::: Data under study

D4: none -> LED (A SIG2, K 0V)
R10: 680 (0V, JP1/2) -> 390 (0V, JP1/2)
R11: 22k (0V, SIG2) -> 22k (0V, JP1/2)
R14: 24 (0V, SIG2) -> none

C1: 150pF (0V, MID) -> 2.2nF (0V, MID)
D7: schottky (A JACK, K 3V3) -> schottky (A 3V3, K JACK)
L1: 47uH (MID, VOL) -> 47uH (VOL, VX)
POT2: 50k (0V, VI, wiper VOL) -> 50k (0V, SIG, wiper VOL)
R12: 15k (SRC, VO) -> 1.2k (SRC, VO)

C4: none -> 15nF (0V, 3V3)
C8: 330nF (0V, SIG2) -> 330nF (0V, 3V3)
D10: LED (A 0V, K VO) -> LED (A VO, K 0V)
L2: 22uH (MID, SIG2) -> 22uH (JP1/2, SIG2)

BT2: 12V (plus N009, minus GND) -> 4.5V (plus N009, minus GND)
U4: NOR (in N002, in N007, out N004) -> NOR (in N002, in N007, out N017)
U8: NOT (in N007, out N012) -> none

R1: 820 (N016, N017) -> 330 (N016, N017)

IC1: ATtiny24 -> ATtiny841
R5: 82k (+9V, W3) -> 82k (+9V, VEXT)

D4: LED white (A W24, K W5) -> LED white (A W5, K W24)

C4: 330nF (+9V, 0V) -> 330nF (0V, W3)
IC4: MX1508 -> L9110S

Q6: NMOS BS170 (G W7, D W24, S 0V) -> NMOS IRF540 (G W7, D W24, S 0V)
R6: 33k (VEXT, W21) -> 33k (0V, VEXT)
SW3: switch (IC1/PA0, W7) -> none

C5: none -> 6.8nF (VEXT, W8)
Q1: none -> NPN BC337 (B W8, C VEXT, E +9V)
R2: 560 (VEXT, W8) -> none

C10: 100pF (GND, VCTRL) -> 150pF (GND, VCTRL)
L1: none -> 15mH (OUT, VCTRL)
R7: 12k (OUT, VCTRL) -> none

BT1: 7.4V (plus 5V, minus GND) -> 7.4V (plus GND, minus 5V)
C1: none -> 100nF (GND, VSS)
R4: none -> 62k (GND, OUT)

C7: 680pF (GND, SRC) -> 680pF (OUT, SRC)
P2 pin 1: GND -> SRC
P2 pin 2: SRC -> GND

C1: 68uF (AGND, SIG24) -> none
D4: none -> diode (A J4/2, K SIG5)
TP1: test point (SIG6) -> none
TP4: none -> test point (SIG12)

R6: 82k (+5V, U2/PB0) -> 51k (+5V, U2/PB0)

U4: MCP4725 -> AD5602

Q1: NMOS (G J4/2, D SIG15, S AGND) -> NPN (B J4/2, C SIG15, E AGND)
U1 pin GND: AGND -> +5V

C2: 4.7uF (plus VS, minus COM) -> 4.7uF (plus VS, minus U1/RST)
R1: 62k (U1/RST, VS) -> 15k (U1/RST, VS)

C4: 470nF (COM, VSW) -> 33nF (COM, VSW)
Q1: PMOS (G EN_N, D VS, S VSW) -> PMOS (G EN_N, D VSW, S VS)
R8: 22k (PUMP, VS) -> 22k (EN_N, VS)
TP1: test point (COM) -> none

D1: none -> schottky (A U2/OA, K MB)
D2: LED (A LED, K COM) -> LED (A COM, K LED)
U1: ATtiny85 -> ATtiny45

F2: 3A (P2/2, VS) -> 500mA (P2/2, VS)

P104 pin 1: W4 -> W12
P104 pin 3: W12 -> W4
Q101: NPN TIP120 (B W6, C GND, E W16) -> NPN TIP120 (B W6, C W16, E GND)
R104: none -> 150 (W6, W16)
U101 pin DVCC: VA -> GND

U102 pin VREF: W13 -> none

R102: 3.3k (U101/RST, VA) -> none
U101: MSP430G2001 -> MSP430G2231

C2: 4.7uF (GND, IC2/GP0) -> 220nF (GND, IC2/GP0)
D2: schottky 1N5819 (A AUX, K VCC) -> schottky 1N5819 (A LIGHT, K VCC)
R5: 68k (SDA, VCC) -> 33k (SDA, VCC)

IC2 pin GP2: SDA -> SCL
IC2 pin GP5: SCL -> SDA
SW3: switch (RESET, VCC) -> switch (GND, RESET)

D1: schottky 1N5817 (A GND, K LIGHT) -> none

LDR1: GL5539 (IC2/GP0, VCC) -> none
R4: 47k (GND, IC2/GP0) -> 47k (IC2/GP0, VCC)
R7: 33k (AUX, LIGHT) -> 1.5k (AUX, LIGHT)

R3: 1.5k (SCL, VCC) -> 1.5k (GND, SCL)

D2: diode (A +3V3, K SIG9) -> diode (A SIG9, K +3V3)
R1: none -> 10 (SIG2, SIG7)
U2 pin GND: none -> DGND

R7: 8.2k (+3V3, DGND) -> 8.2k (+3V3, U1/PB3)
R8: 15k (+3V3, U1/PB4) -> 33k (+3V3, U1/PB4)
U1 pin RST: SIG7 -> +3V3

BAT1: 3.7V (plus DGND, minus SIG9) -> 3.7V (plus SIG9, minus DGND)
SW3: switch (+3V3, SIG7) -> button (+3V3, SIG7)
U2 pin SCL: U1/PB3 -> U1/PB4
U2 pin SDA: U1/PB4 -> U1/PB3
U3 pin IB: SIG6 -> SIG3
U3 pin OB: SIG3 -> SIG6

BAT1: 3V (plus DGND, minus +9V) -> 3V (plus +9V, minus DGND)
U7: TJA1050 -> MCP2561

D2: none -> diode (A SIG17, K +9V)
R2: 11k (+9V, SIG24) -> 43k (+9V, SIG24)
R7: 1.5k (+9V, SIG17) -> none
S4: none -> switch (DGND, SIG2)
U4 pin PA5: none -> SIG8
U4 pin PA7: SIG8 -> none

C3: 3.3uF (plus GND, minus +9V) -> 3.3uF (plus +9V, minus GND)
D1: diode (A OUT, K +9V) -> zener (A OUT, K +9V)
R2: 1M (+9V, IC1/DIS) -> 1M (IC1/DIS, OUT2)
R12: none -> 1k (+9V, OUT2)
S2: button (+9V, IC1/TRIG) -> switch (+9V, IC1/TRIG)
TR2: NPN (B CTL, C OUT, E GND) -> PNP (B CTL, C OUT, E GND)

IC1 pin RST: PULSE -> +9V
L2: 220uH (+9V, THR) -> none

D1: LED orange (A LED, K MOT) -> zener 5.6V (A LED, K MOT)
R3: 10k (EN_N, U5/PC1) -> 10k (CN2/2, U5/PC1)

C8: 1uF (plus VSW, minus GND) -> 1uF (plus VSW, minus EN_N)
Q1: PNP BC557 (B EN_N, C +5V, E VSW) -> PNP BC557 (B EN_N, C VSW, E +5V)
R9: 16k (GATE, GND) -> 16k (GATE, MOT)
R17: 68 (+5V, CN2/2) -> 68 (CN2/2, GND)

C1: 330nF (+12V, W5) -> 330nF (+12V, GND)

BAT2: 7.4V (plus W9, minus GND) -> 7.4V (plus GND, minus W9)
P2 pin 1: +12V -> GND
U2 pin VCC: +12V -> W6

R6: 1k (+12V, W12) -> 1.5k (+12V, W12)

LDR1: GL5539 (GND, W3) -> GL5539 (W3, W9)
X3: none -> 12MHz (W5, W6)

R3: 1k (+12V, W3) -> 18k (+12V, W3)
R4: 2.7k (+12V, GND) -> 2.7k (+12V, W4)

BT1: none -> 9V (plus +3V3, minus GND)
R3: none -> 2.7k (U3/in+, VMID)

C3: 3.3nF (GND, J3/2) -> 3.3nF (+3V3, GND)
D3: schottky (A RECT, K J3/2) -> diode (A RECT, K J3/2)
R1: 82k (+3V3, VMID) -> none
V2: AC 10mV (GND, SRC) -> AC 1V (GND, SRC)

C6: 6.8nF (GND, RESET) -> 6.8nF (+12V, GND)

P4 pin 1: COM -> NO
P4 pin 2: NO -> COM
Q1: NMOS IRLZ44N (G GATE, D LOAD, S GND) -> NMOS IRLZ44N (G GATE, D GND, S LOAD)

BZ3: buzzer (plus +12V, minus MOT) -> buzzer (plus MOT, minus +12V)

::::::

▶ _Exercise description_
Return, unchanged, the run of lines above that opens with the line containing "D10: LED (A 0V, K VO) -> LED (A VO, K 0V)" and closes with the line containing "C10: 100pF (GND, VCTRL) -> 150pF (GND, VCTRL)". Include both.

▶ _Task response_
D10: LED (A 0V, K VO) -> LED (A VO, K 0V)
L2: 22uH (MID, SIG2) -> 22uH (JP1/2, SIG2)

BT2: 12V (plus N009, minus GND) -> 4.5V (plus N009, minus GND)
U4: NOR (in N002, in N007, out N004) -> NOR (in N002, in N007, out N017)
U8: NOT (in N007, out N012) -> none

R1: 820 (N016, N017) -> 330 (N016, N017)

IC1: ATtiny24 -> ATtiny841
R5: 82k (+9V, W3) -> 82k (+9V, VEXT)

D4: LED white (A W24, K W5) -> LED white (A W5, K W24)

C4: 330nF (+9V, 0V) -> 330nF (0V, W3)
IC4: MX1508 -> L9110S

Q6: NMOS BS170 (G W7, D W24, S 0V) -> NMOS IRF540 (G W7, D W24, S 0V)
R6: 33k (VEXT, W21) -> 33k (0V, VEXT)
SW3: switch (IC1/PA0, W7) -> none

C5: none -> 6.8nF (VEXT, W8)
Q1: none -> NPN BC337 (B W8, C VEXT, E +9V)
R2: 560 (VEXT, W8) -> none

C10: 100pF (GND, VCTRL) -> 150pF (GND, VCTRL)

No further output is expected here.